• Work to complete
Go through the entries one line at a time, and gather every line that has the word "semicircle".

(Object displacement listings)

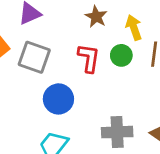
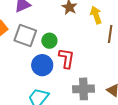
green circle: (121, 55) -> (49, 41), moved
red L-shape: (89, 58) -> (66, 58), moved

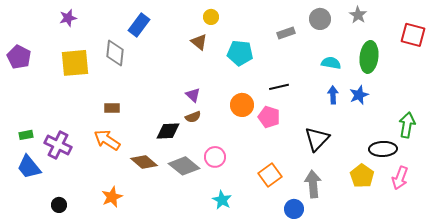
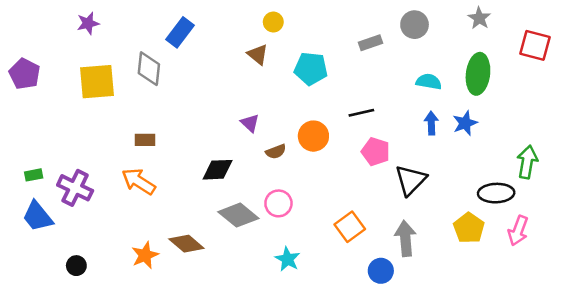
gray star: (358, 15) -> (479, 18), moved
brown semicircle: (193, 117) -> (276, 152), moved
pink pentagon: (269, 117) -> (376, 152), moved
brown diamond: (144, 162) -> (186, 244), moved

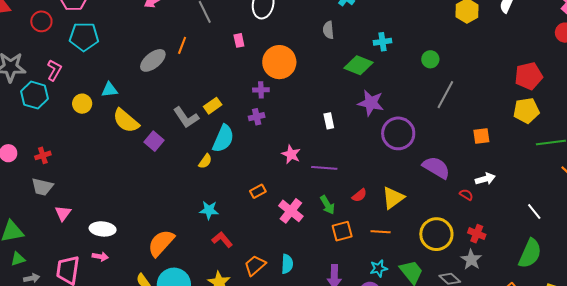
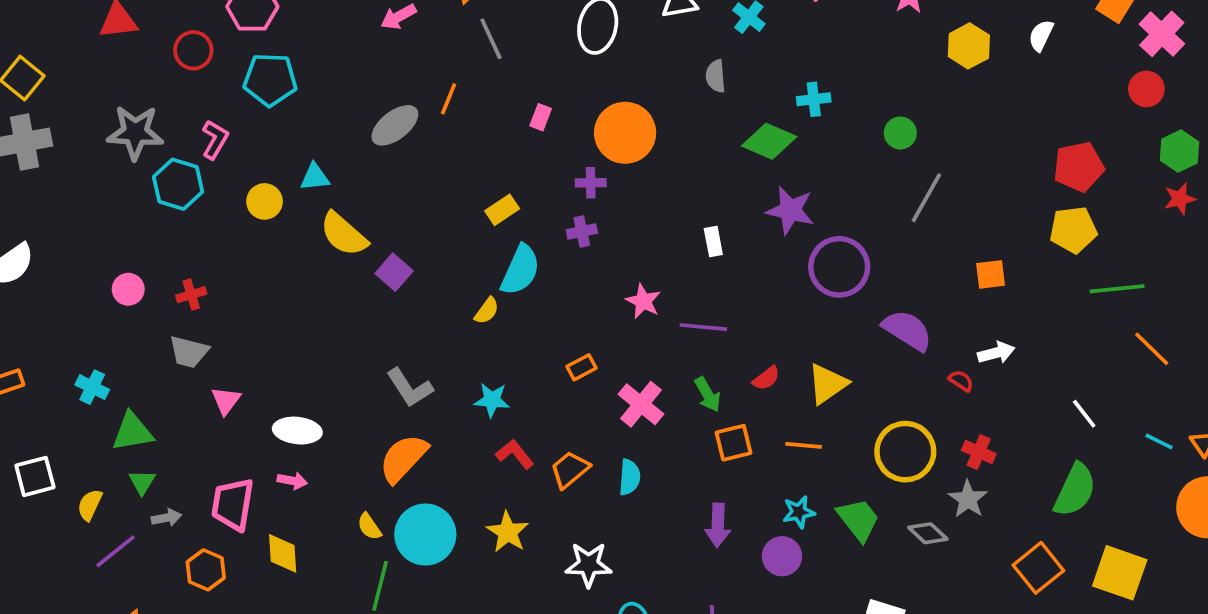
pink rectangle: (239, 40) -> (541, 117), moved, turned 32
gray L-shape: (186, 117) -> (410, 388), moved
green triangle: (18, 259) -> (142, 482), turned -42
cyan semicircle: (287, 264) -> (629, 477), moved
orange trapezoid: (255, 265) -> (570, 470), moved

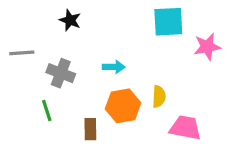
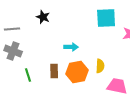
gray line: (22, 53) -> (12, 29), moved
gray cross: (61, 73) -> (13, 51), moved
brown rectangle: (90, 129) -> (54, 71), moved

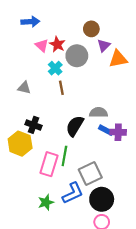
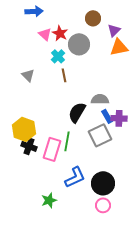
purple triangle: (104, 45) -> (114, 30), moved
gray triangle: (24, 88) -> (28, 75), turned 32
black cross: (33, 125) -> (29, 146), moved
blue rectangle: (106, 130) -> (107, 116), turned 32
gray square: (90, 173) -> (100, 135), moved
green star: (46, 202) -> (49, 200), moved

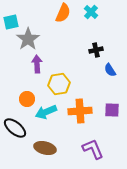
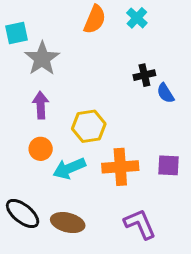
purple arrow: (37, 64) -> (41, 105), moved
blue semicircle: (110, 70) -> (165, 93), moved
black ellipse: (15, 128) -> (23, 214), moved

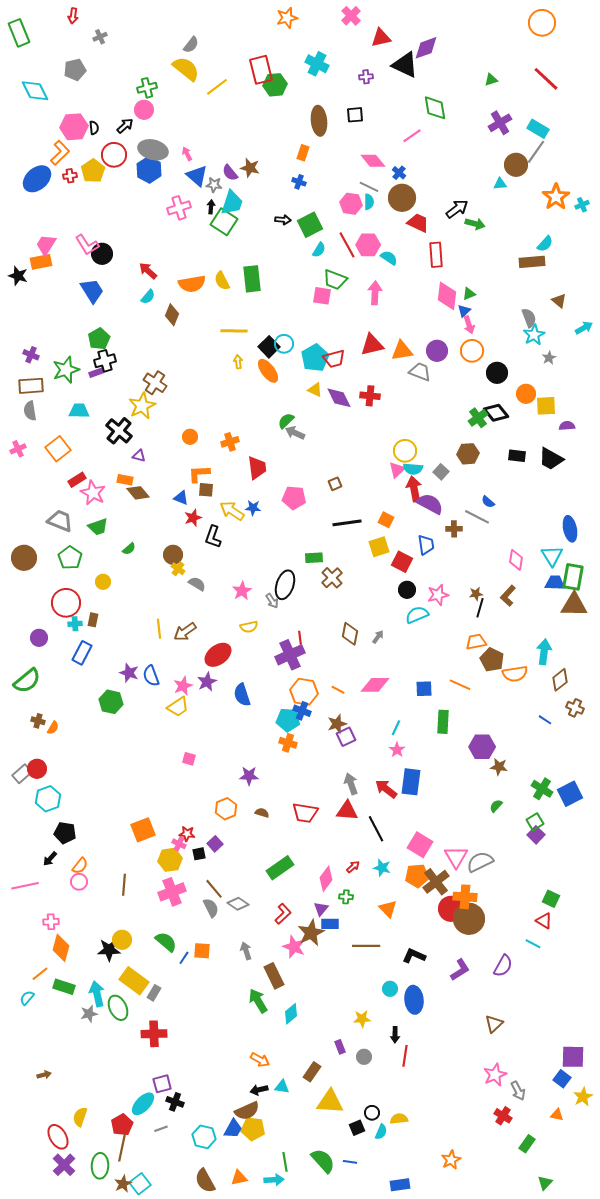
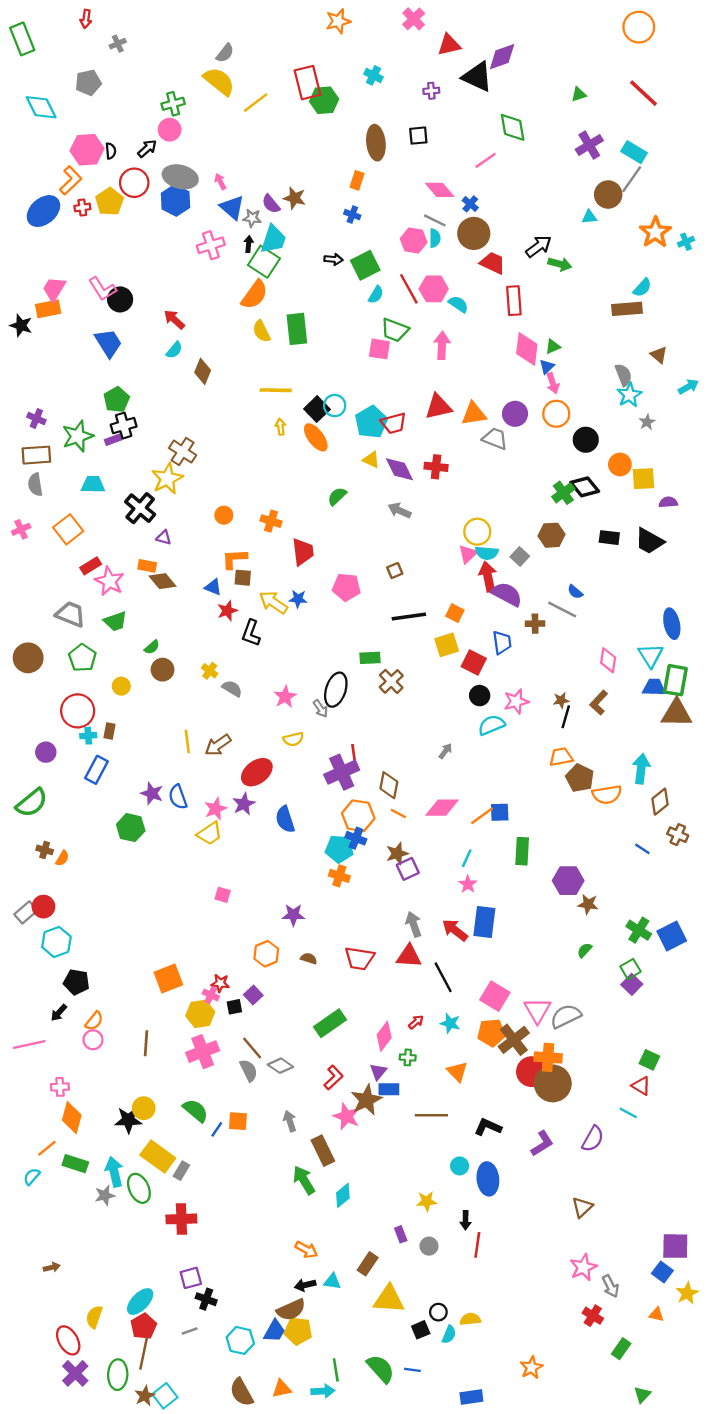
cyan cross: (317, 64) -> (374, 75), size x0.7
orange semicircle: (192, 284) -> (254, 295), moved, turned -44
gray arrow: (295, 433) -> (399, 510), moved
orange cross: (230, 442) -> (271, 521), turned 36
brown circle: (173, 555) -> (163, 670), moved
brown diamond: (350, 634) -> (389, 785), moved
orange line: (460, 685) -> (482, 816), moved, turned -60
cyan ellipse: (143, 1104) -> (140, 1302), moved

• Finished task
brown semicircle: (193, 117) -> (276, 152), moved
cyan semicircle: (287, 264) -> (629, 477), moved
blue semicircle: (110, 70) -> (165, 93), moved
orange semicircle: (192, 284) -> (254, 295), moved, turned -44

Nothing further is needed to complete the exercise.